§ **Extracted information**
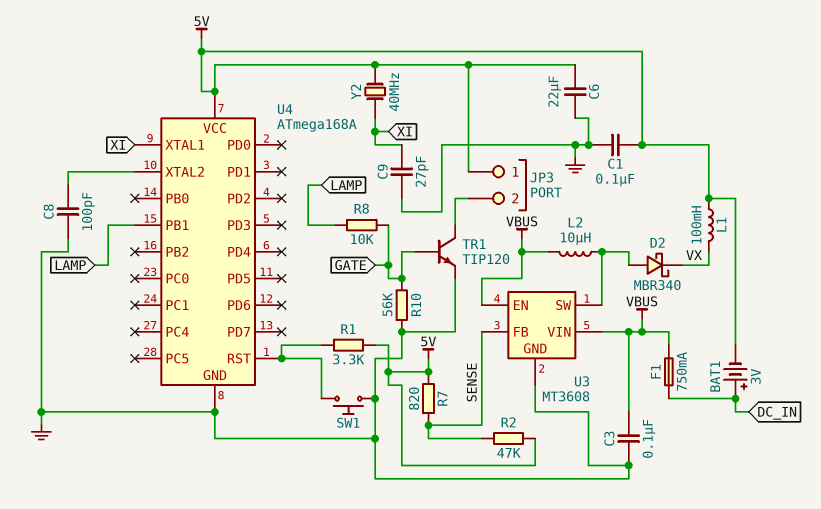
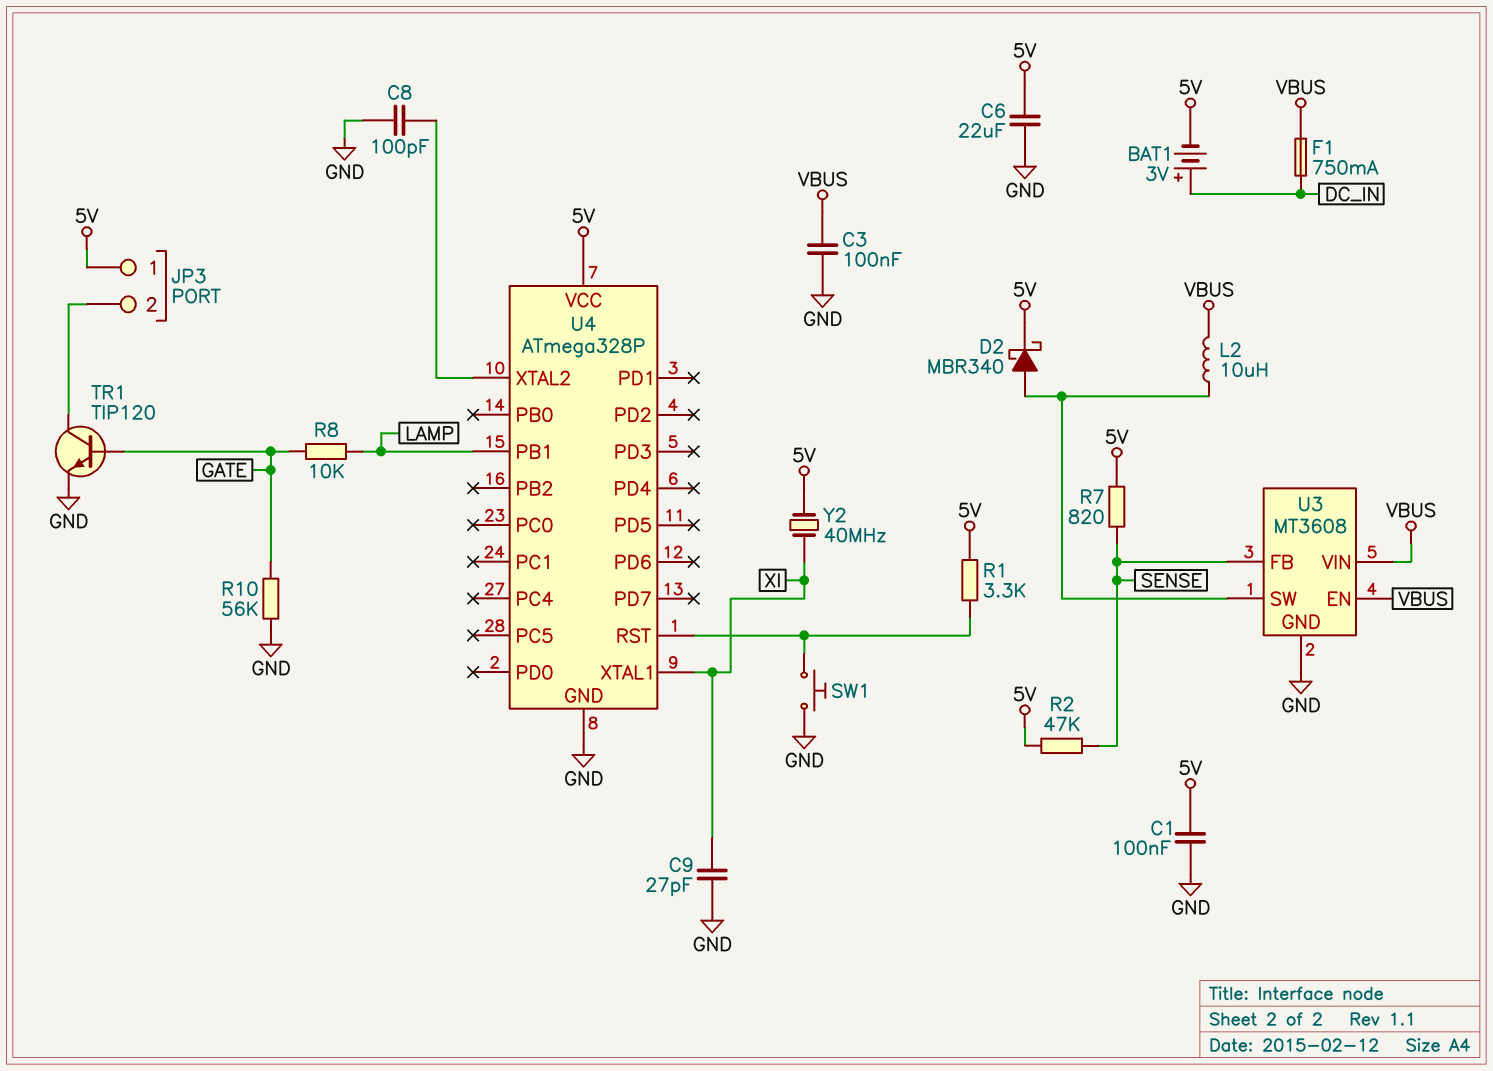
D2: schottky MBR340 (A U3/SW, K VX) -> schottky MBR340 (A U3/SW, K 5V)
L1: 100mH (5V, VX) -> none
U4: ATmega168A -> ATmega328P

---

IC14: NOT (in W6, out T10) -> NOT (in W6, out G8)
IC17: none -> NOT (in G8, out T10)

§ **What this task involves**
Gather each line of the listing containing the word "none" and show it.

§ **Answer space**
L1: 100mH (5V, VX) -> none
IC17: none -> NOT (in G8, out T10)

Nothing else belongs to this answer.